Below are entries; output exactly the lines from the one with "purple brick D3 level 1 -> none" to the one with "lime brick D6", both included, and nothing else.

§ MATERIAL TO PROCESS:
• • •

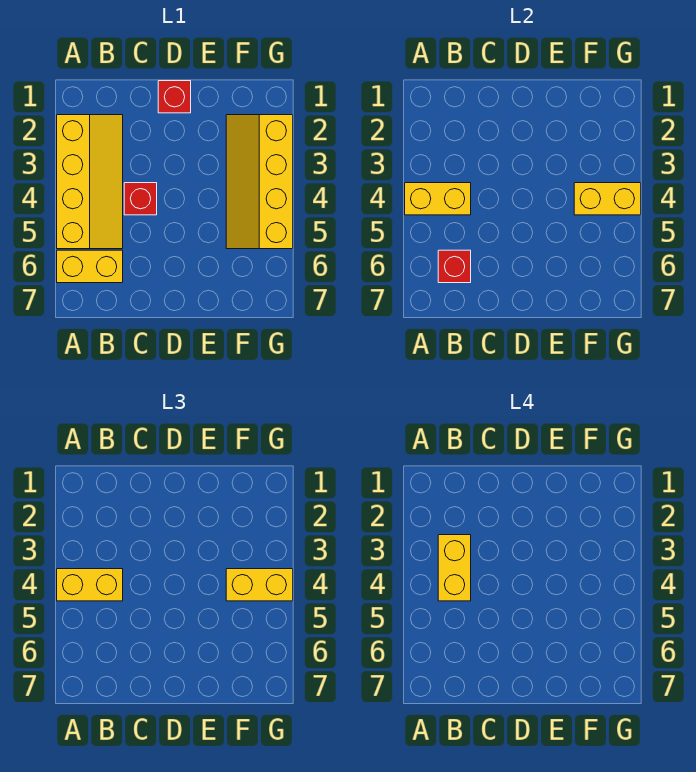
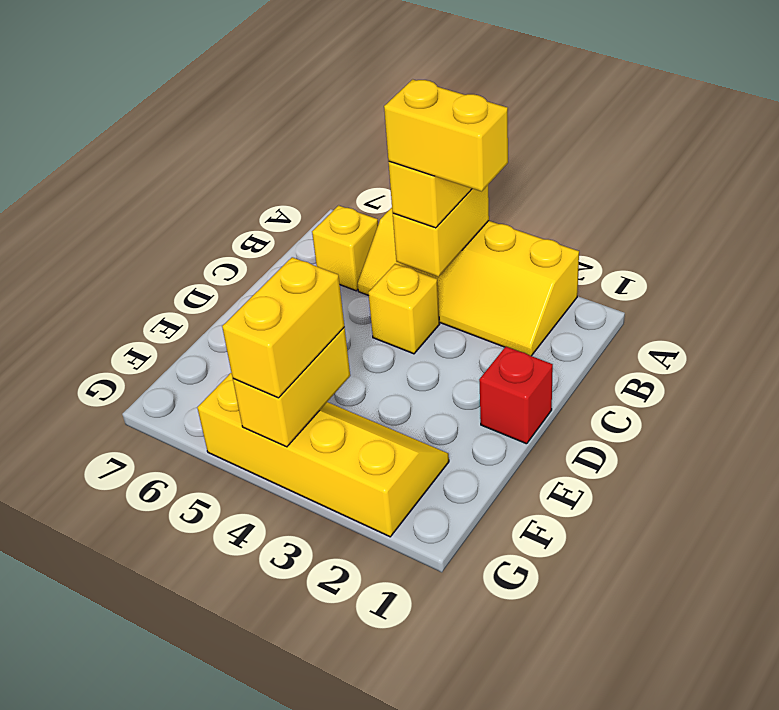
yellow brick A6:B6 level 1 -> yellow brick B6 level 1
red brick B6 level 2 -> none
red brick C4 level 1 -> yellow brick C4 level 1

• • •

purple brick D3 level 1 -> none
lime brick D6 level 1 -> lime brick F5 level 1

• • •

§ EXPECTED OUTPUT:
purple brick D3 level 1 -> none
lime brick D6 level 1 -> lime brick F5 level 1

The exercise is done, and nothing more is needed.